*** ENTRIES SHOWN

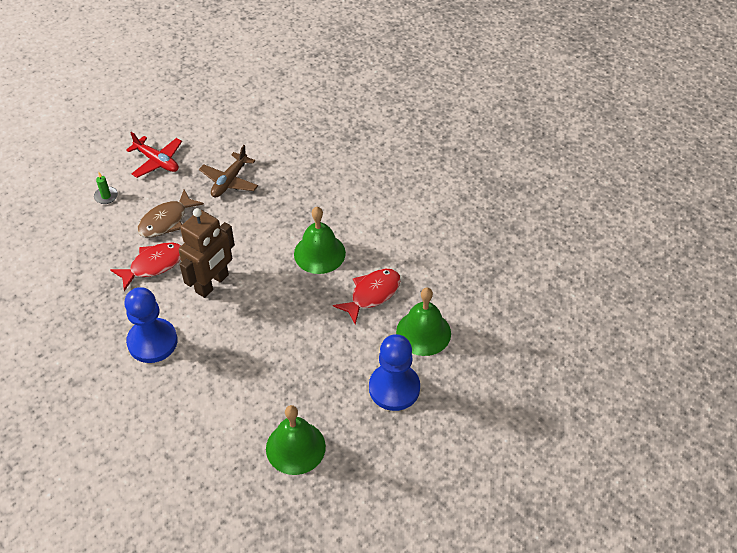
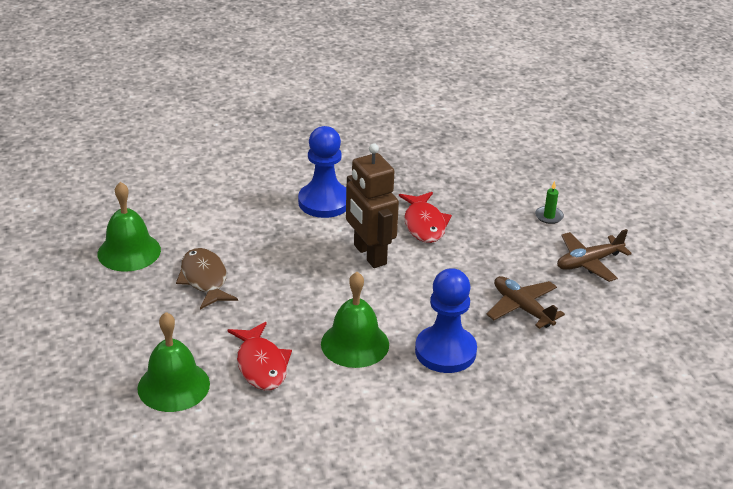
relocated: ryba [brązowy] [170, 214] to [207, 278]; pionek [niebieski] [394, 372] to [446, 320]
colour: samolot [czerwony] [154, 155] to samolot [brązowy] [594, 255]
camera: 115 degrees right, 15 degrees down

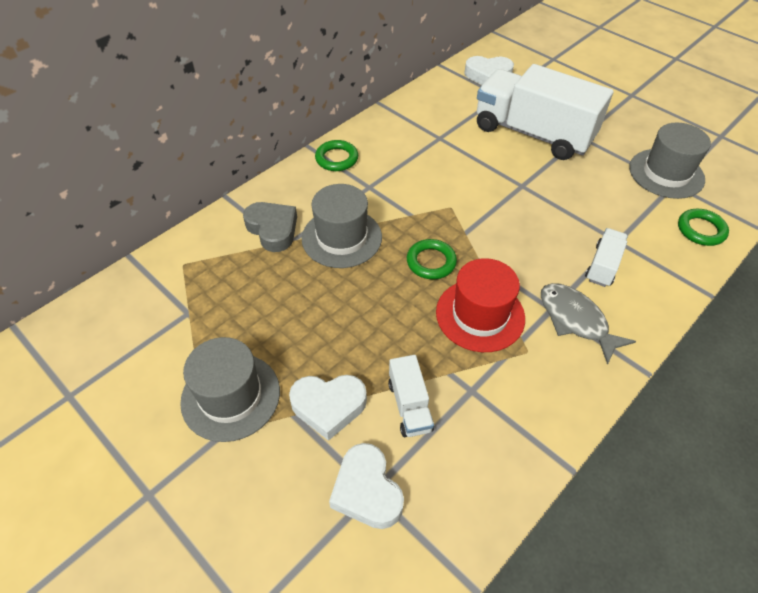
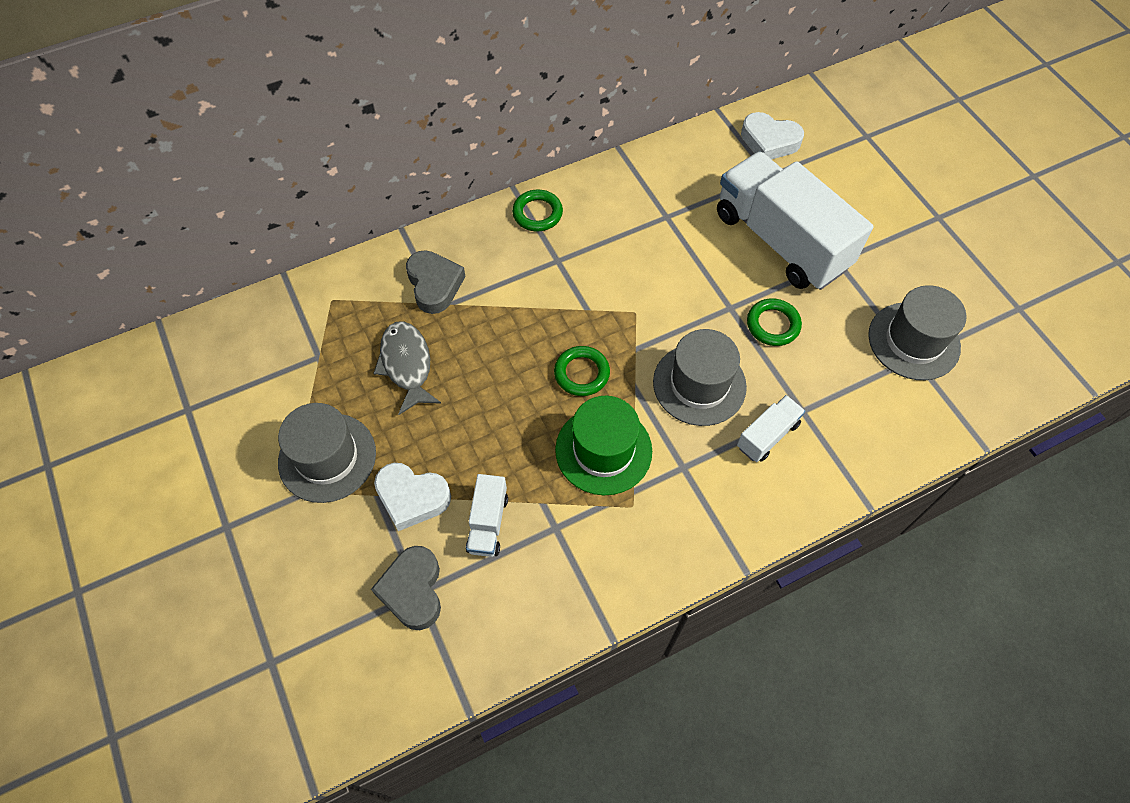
relocated: ryba [szary] [588, 324] to [407, 368]; kapelusz [szary] [342, 226] to [700, 377]; pierścień [zielony] [703, 227] to [774, 322]
colour: serce [biały] [366, 486] to serce [szary] [406, 588]; kapelusz [czerwony] [480, 305] to kapelusz [zielony] [603, 445]
camera: 20 degrees right, 10 degrees up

******

### TASK ITEM
Your answer should be every line above that contains the word "brązowy".

### ANSWER TO THIS PROBLEM
relocated: ryba [brązowy] [170, 214] to [207, 278]; pionek [niebieski] [394, 372] to [446, 320]
colour: samolot [czerwony] [154, 155] to samolot [brązowy] [594, 255]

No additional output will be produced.